Each record must be retyped word for word.

####

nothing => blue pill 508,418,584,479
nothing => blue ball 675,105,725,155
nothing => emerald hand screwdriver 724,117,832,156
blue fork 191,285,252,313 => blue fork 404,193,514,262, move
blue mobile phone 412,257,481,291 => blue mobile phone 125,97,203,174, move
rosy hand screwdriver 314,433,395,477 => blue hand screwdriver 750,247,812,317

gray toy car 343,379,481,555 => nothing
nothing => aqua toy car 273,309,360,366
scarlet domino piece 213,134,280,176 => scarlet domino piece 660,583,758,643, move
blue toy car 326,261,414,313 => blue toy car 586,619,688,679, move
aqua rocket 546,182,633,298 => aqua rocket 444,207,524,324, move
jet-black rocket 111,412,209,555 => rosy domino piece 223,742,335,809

####

REPLY -
nothing => blue pill 508,418,584,479
nothing => blue ball 675,105,725,155
nothing => emerald hand screwdriver 724,117,832,156
blue fork 191,285,252,313 => blue fork 404,193,514,262, move
blue mobile phone 412,257,481,291 => blue mobile phone 125,97,203,174, move
rosy hand screwdriver 314,433,395,477 => blue hand screwdriver 750,247,812,317

gray toy car 343,379,481,555 => nothing
nothing => aqua toy car 273,309,360,366
scarlet domino piece 213,134,280,176 => scarlet domino piece 660,583,758,643, move
blue toy car 326,261,414,313 => blue toy car 586,619,688,679, move
aqua rocket 546,182,633,298 => aqua rocket 444,207,524,324, move
jet-black rocket 111,412,209,555 => rosy domino piece 223,742,335,809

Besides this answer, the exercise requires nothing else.